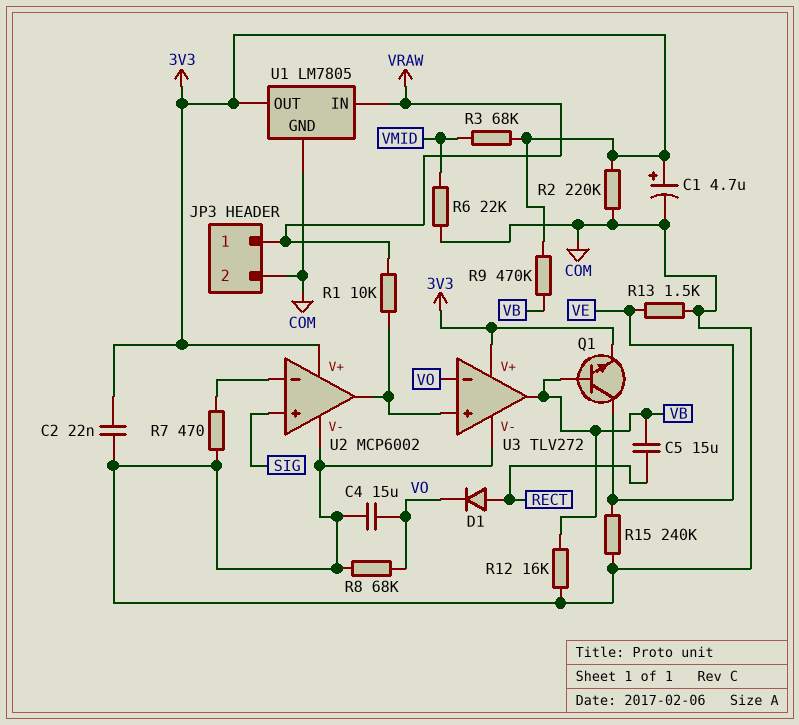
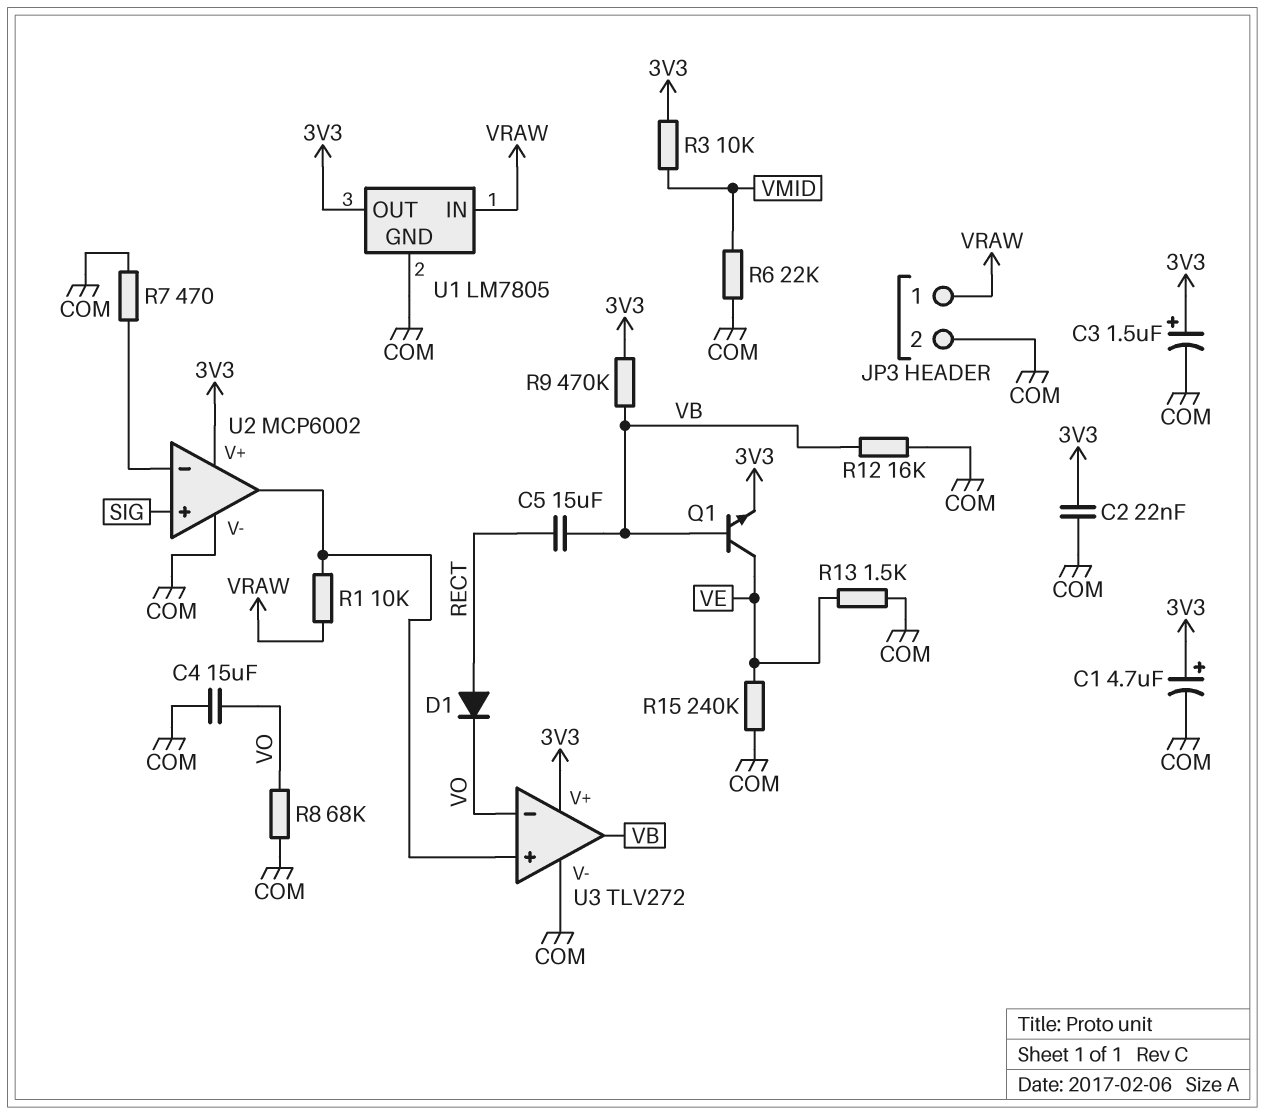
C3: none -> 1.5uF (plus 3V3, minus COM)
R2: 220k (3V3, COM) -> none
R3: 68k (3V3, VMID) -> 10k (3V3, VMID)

==

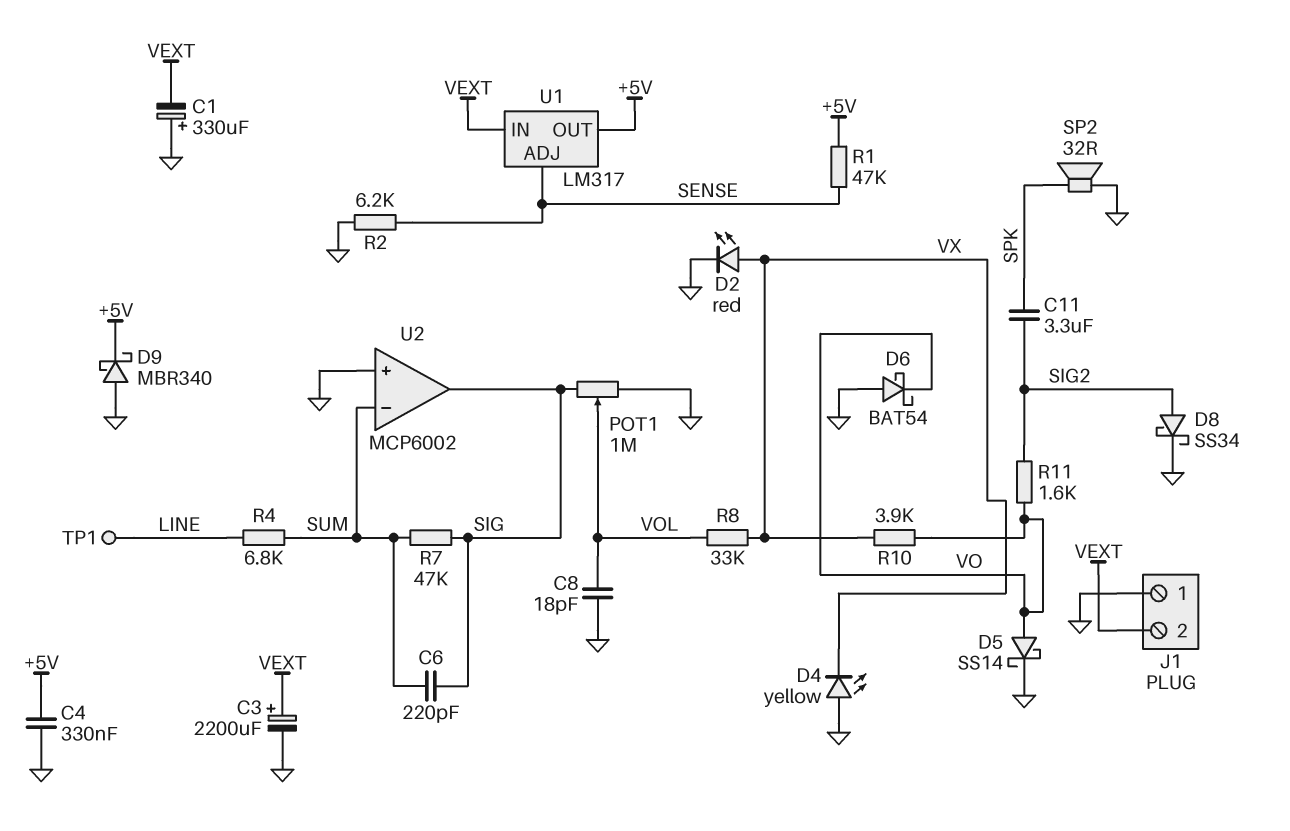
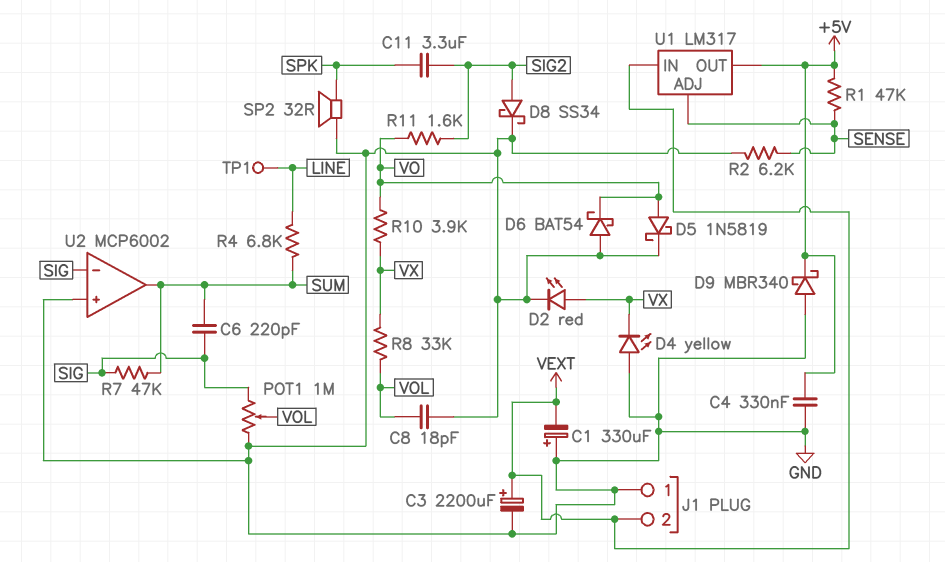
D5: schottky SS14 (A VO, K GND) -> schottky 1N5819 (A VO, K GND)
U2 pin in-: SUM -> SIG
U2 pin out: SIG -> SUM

> [REQUIREMENT] Note every line above where the string "none" shows up, and copy those lines.

> [PROBLEM SOLUTION]
C3: none -> 1.5uF (plus 3V3, minus COM)
R2: 220k (3V3, COM) -> none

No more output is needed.